[Start of Attachment]

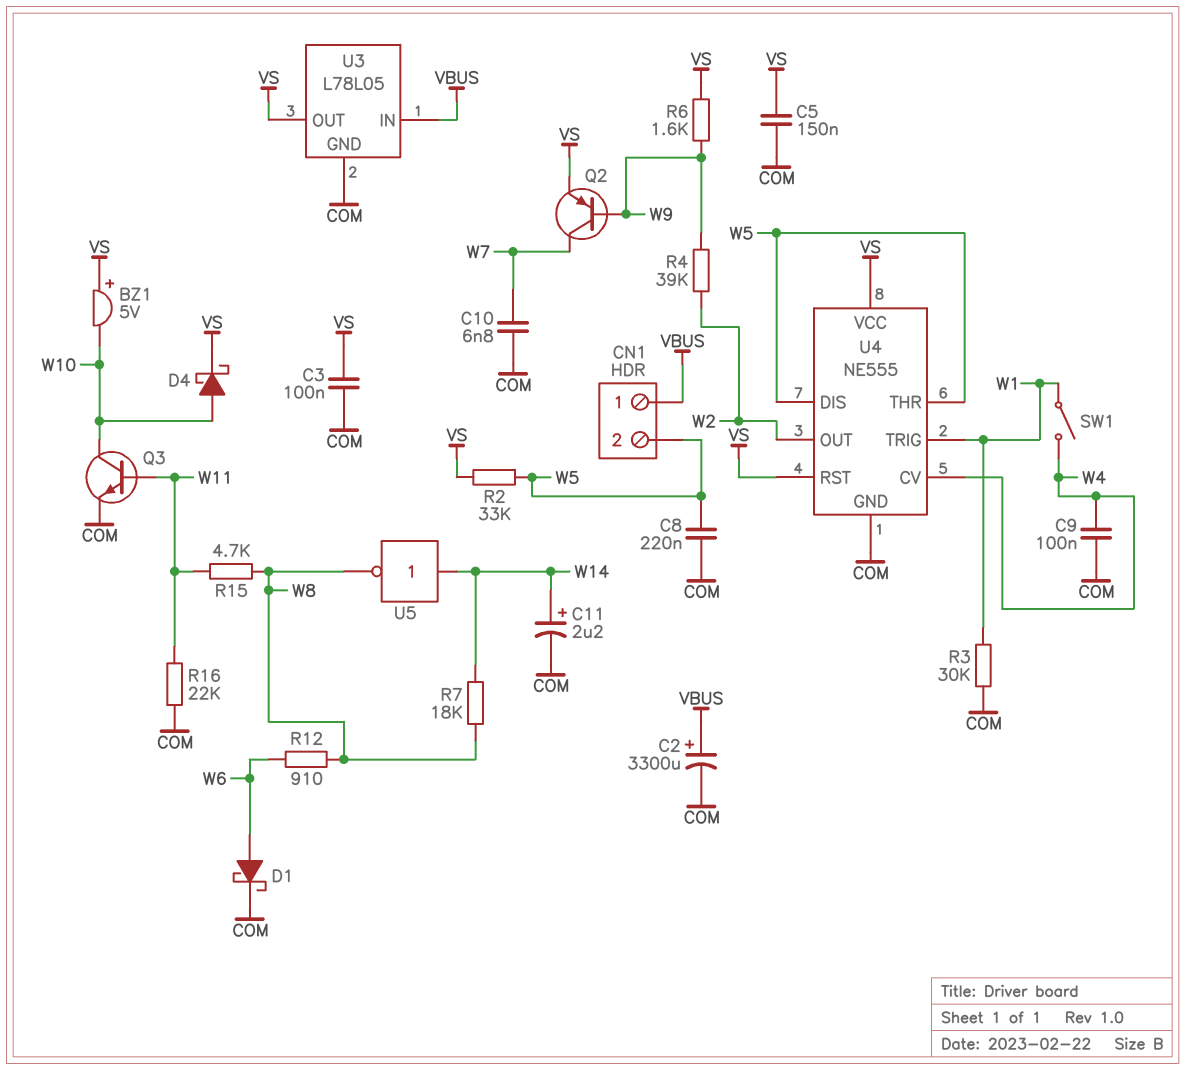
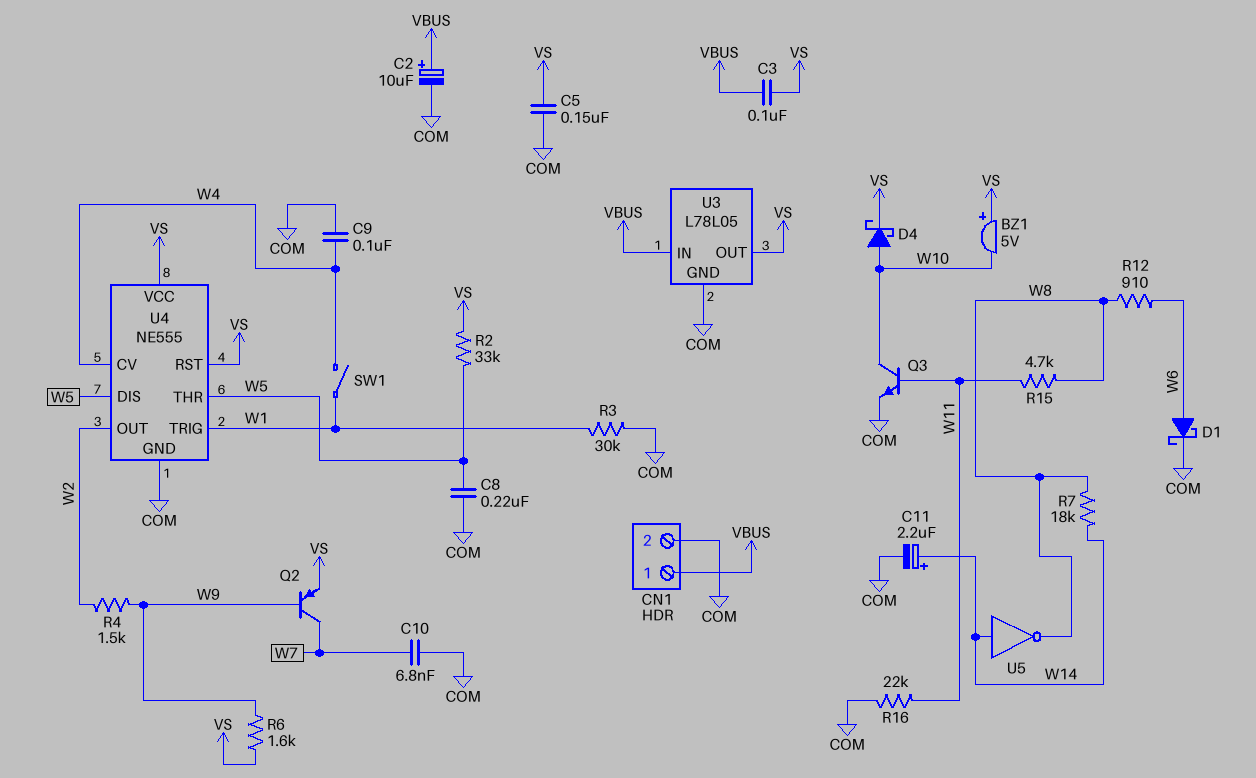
C2: 3300uF (plus VBUS, minus COM) -> 10uF (plus VBUS, minus COM)
C3: 100nF (COM, VS) -> 100nF (VBUS, VS)
CN1 pin 2: W5 -> COM
R4: 39k (W2, W9) -> 1.5k (W2, W9)

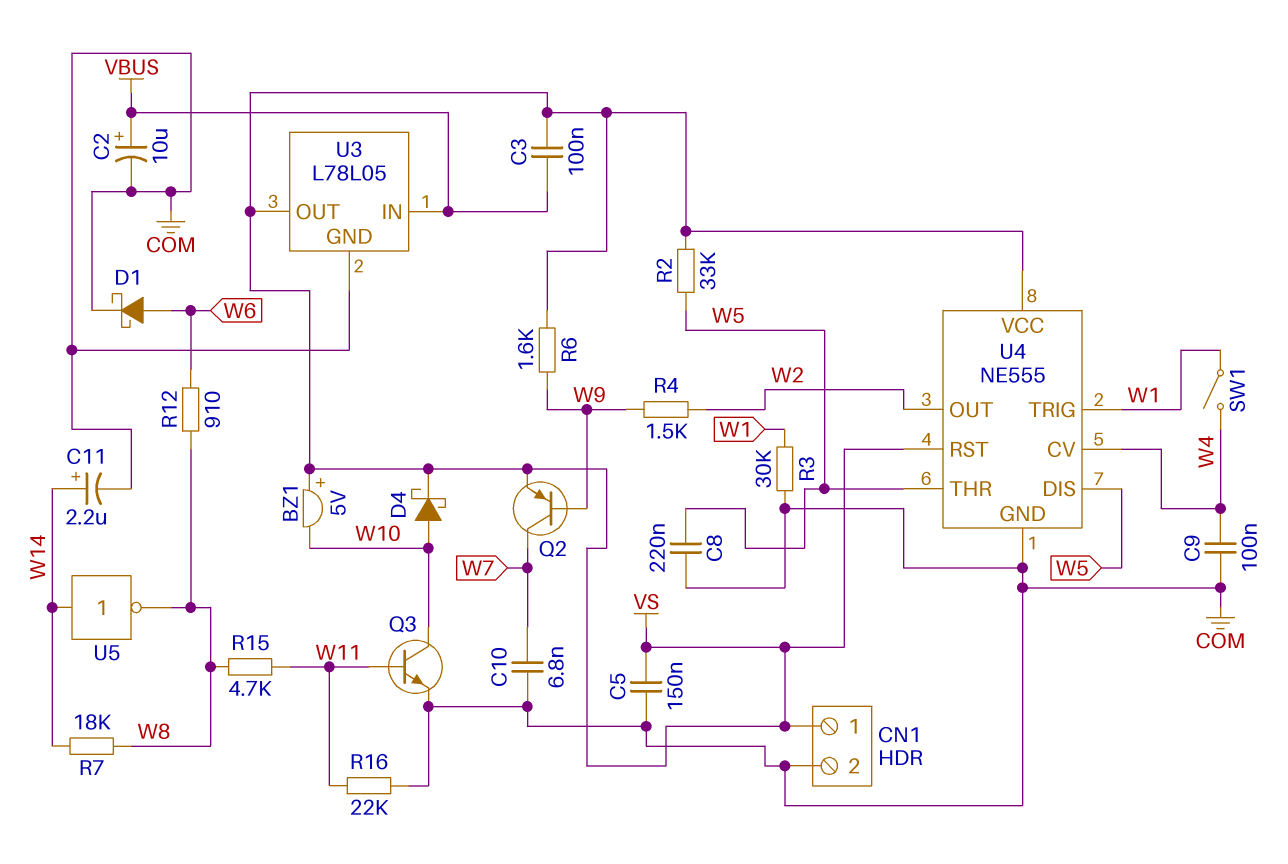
CN1 pin 1: VBUS -> VS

[End of Attachment]

Please return a copy of each line in the entries that has the string "VBUS".

C2: 3300uF (plus VBUS, minus COM) -> 10uF (plus VBUS, minus COM)
C3: 100nF (COM, VS) -> 100nF (VBUS, VS)
CN1 pin 1: VBUS -> VS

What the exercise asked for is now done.